» **ENTRIES SHOWN**
.....

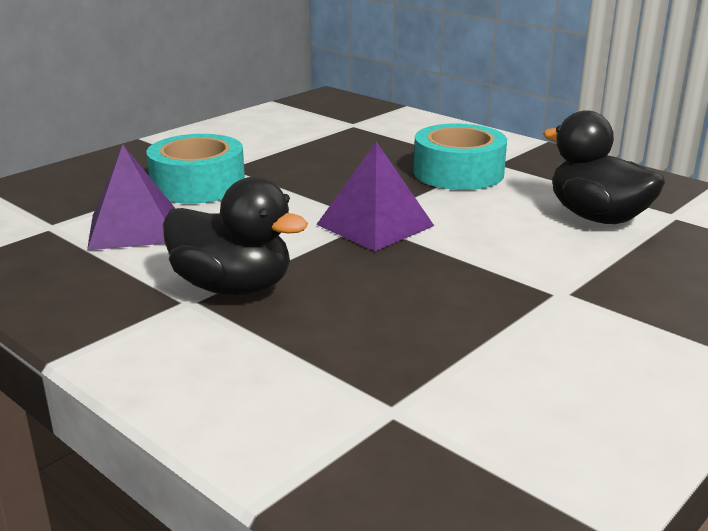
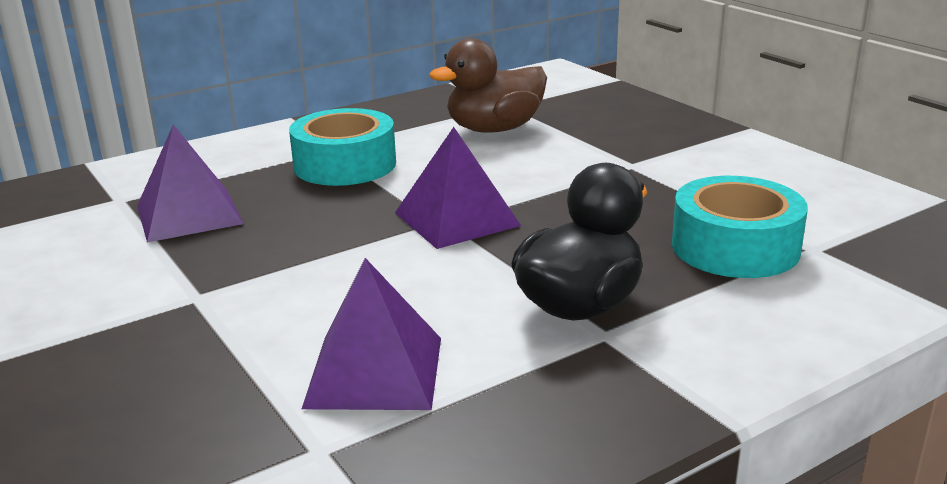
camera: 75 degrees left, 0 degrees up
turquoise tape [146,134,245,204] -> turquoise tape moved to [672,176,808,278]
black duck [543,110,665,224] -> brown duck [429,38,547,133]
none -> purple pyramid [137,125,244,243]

.....

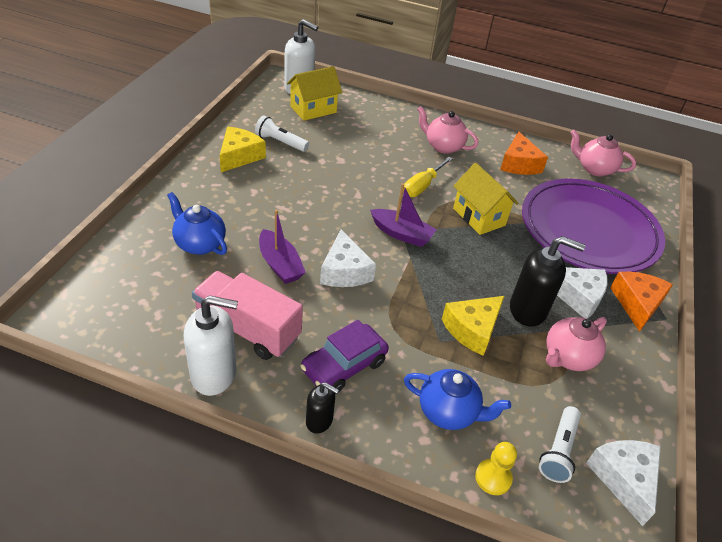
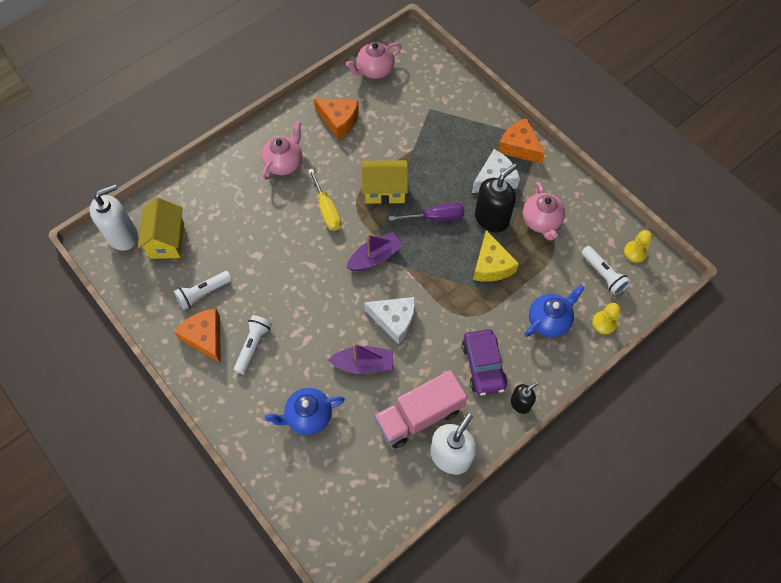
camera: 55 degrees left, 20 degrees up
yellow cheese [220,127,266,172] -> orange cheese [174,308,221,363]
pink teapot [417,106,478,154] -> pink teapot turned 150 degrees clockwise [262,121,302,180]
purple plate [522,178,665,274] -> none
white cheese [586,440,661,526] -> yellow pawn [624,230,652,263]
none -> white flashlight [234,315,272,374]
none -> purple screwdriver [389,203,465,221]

.....

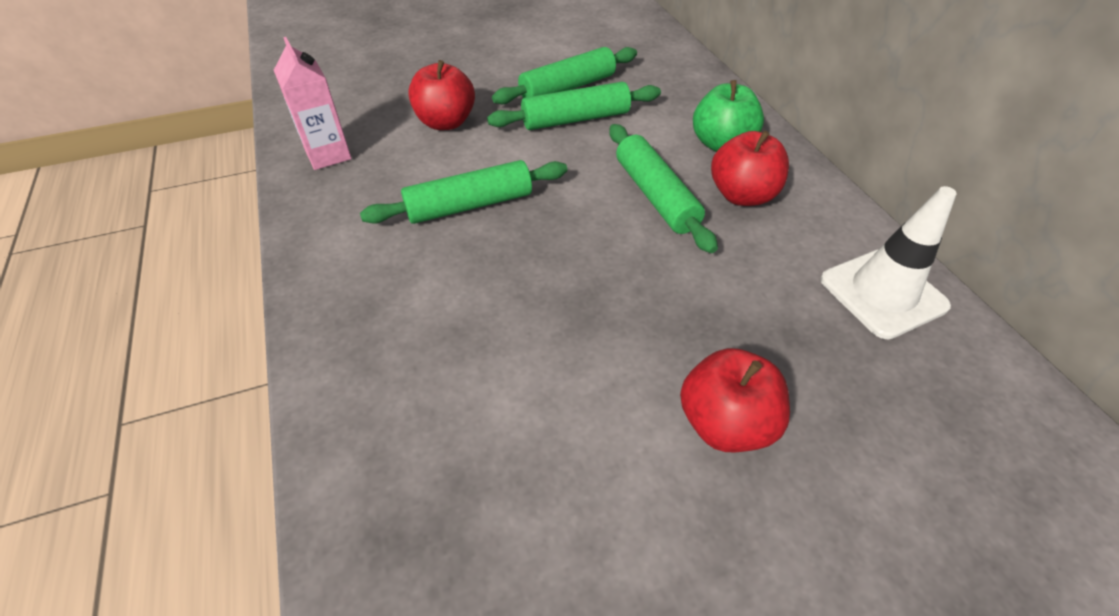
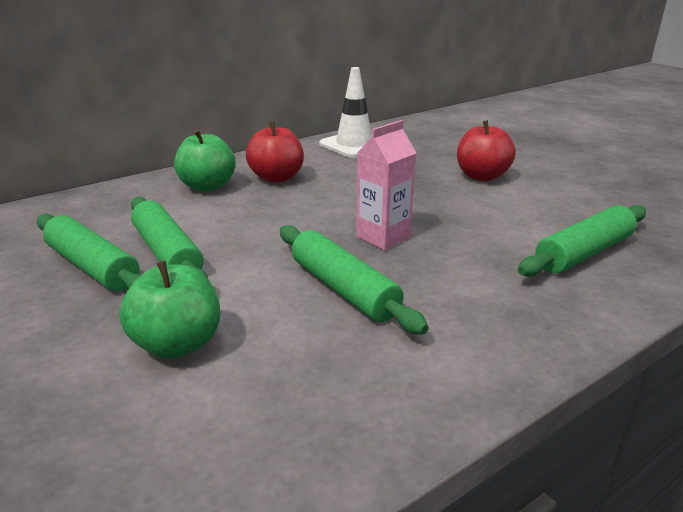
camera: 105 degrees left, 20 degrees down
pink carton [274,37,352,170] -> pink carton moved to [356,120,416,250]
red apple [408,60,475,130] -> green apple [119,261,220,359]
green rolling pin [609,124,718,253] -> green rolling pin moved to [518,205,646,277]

.....

» **REQUIREMENT**
If a line contains the string "left", it counts toward the total; state that total for the records above and nothing more.

» **YOUR RESPONSE**
3